__Materials provided__.
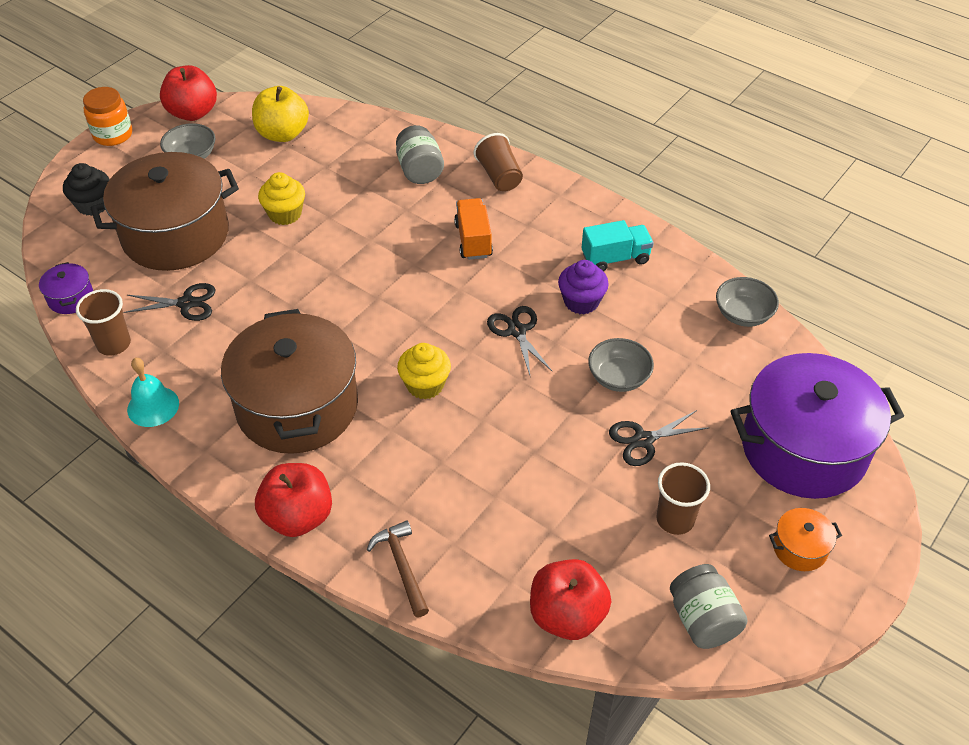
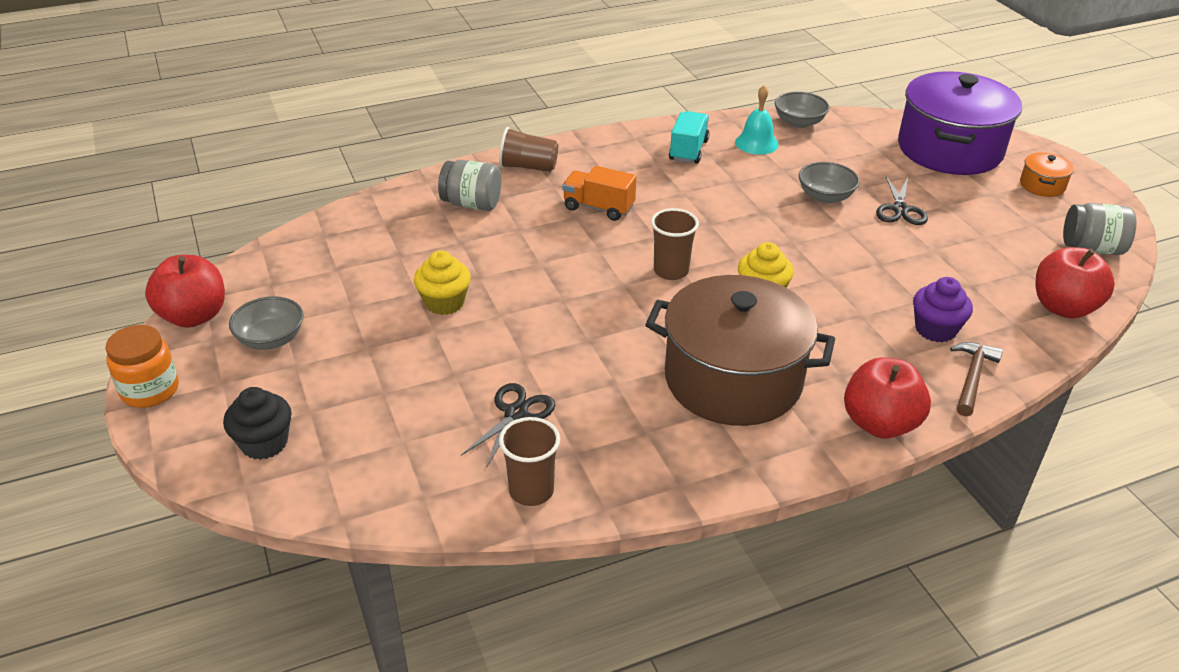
camera: 60 degrees left, 10 degrees down
purple pot [39,262,93,314] -> none
brown pot [91,152,239,271] -> none
turquoise bell [127,358,179,427] -> turquoise bell moved to [735,85,778,155]
yellow apple [252,86,309,142] -> none
brown hammer [367,520,429,617] -> brown hammer turned 105 degrees clockwise [950,342,1003,417]
black scissors [487,306,553,375] -> none
purple cupcake [558,260,609,314] -> purple cupcake moved to [913,277,973,342]
brown cup [656,462,710,535] -> brown cup moved to [651,208,699,280]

__Assignment__. Please give back the data above word for word, with no pictures included.

__Result for this exercise__.
camera: 60 degrees left, 10 degrees down
purple pot [39,262,93,314] -> none
brown pot [91,152,239,271] -> none
turquoise bell [127,358,179,427] -> turquoise bell moved to [735,85,778,155]
yellow apple [252,86,309,142] -> none
brown hammer [367,520,429,617] -> brown hammer turned 105 degrees clockwise [950,342,1003,417]
black scissors [487,306,553,375] -> none
purple cupcake [558,260,609,314] -> purple cupcake moved to [913,277,973,342]
brown cup [656,462,710,535] -> brown cup moved to [651,208,699,280]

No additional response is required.